▶ _Exercise details_: Give back an exact copy of the lines in the records below, from the line that has "R201: 51k (GND, N017) -> 68k (GND, N017)" through the line that has "SW202: button (GND, VS) -> button (GND, N016)", and nothing besides.

▶ _Data records_:
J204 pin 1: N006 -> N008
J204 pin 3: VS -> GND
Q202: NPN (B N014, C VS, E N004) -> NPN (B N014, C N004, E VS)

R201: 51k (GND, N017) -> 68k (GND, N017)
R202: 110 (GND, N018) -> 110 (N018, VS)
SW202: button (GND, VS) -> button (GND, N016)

* * *

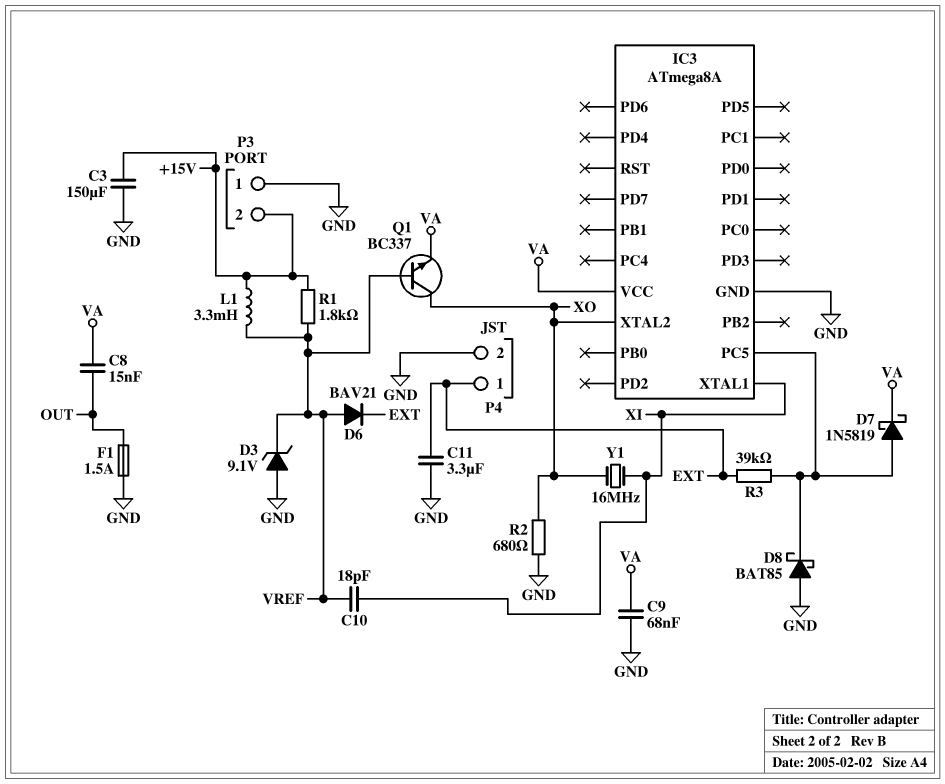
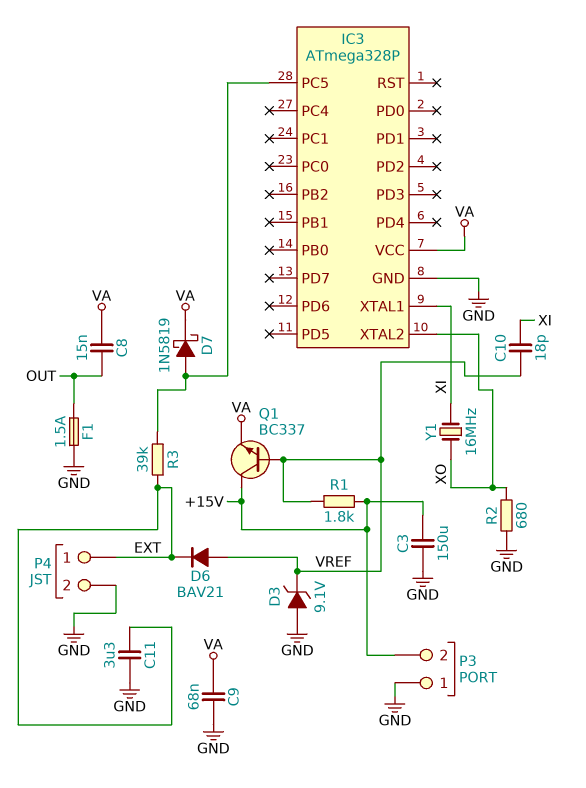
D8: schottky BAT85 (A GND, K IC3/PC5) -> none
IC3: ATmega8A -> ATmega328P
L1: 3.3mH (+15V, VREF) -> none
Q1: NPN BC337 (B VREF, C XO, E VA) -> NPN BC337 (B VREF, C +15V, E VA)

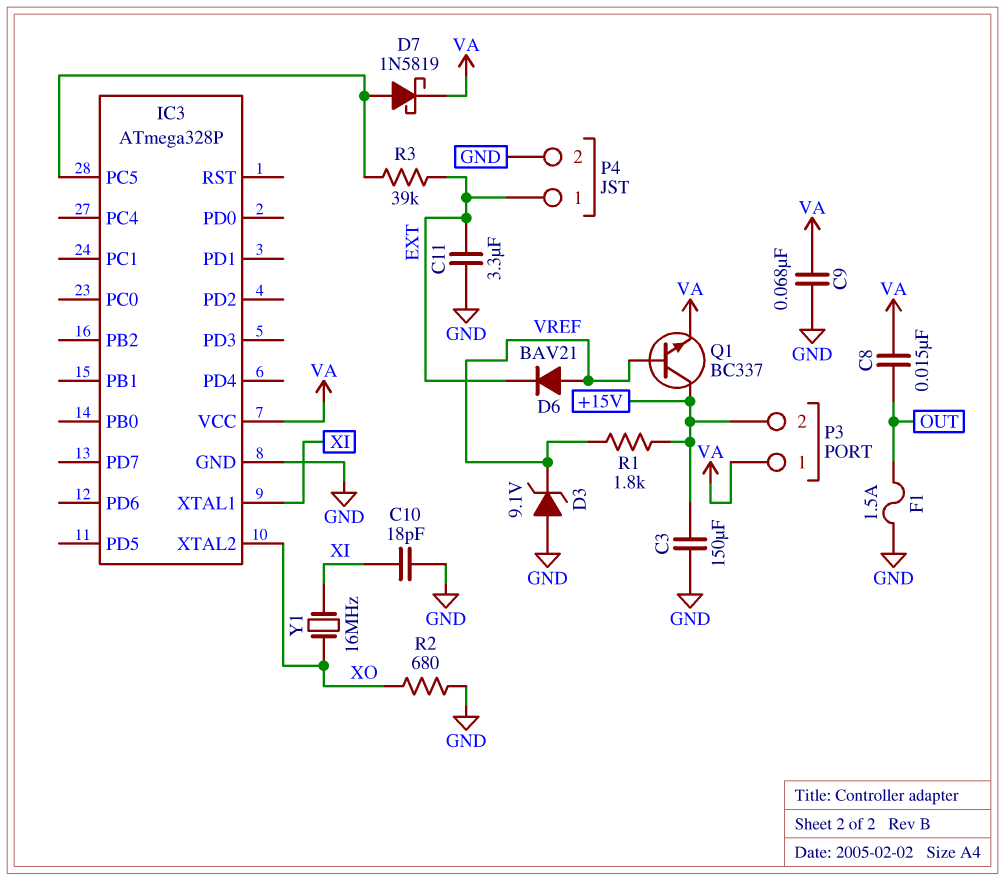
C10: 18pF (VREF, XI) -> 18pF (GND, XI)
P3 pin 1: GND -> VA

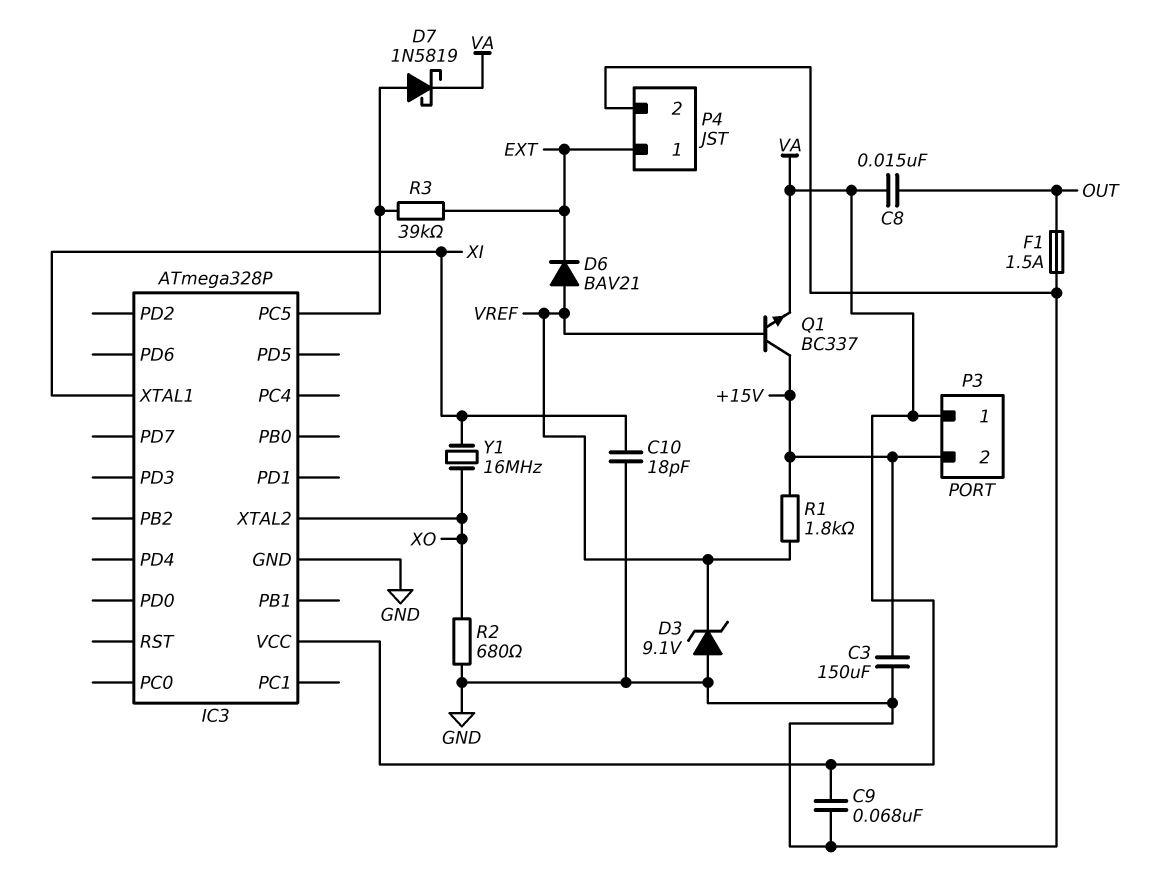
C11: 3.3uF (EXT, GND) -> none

▶ _Expected answer_:
R201: 51k (GND, N017) -> 68k (GND, N017)
R202: 110 (GND, N018) -> 110 (N018, VS)
SW202: button (GND, VS) -> button (GND, N016)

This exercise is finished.